= Assignment =
Retype all of the entries exactly as they appear.

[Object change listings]
= Beginning of Section =

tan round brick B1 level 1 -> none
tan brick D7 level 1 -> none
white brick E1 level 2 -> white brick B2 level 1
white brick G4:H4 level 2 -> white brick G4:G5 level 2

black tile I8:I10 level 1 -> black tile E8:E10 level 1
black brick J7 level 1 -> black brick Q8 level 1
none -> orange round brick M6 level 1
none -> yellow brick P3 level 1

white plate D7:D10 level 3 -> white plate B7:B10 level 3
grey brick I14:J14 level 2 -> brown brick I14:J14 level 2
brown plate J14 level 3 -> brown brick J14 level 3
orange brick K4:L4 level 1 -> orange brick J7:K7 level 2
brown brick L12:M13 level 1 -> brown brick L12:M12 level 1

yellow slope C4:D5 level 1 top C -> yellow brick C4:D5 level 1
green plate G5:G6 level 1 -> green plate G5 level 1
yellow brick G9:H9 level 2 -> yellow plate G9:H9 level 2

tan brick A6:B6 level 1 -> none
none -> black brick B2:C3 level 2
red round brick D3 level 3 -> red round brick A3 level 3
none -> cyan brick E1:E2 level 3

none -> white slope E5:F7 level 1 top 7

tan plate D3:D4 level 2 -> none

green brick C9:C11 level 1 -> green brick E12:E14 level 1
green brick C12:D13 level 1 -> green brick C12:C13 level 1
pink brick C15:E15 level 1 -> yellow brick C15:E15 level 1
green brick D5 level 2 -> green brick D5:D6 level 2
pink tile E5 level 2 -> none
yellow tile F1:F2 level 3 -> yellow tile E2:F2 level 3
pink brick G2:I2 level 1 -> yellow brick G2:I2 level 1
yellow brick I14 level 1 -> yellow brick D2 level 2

= End of Section =

= Output for this task =
tan round brick B1 level 1 -> none
tan brick D7 level 1 -> none
white brick E1 level 2 -> white brick B2 level 1
white brick G4:H4 level 2 -> white brick G4:G5 level 2

black tile I8:I10 level 1 -> black tile E8:E10 level 1
black brick J7 level 1 -> black brick Q8 level 1
none -> orange round brick M6 level 1
none -> yellow brick P3 level 1

white plate D7:D10 level 3 -> white plate B7:B10 level 3
grey brick I14:J14 level 2 -> brown brick I14:J14 level 2
brown plate J14 level 3 -> brown brick J14 level 3
orange brick K4:L4 level 1 -> orange brick J7:K7 level 2
brown brick L12:M13 level 1 -> brown brick L12:M12 level 1

yellow slope C4:D5 level 1 top C -> yellow brick C4:D5 level 1
green plate G5:G6 level 1 -> green plate G5 level 1
yellow brick G9:H9 level 2 -> yellow plate G9:H9 level 2

tan brick A6:B6 level 1 -> none
none -> black brick B2:C3 level 2
red round brick D3 level 3 -> red round brick A3 level 3
none -> cyan brick E1:E2 level 3

none -> white slope E5:F7 level 1 top 7

tan plate D3:D4 level 2 -> none

green brick C9:C11 level 1 -> green brick E12:E14 level 1
green brick C12:D13 level 1 -> green brick C12:C13 level 1
pink brick C15:E15 level 1 -> yellow brick C15:E15 level 1
green brick D5 level 2 -> green brick D5:D6 level 2
pink tile E5 level 2 -> none
yellow tile F1:F2 level 3 -> yellow tile E2:F2 level 3
pink brick G2:I2 level 1 -> yellow brick G2:I2 level 1
yellow brick I14 level 1 -> yellow brick D2 level 2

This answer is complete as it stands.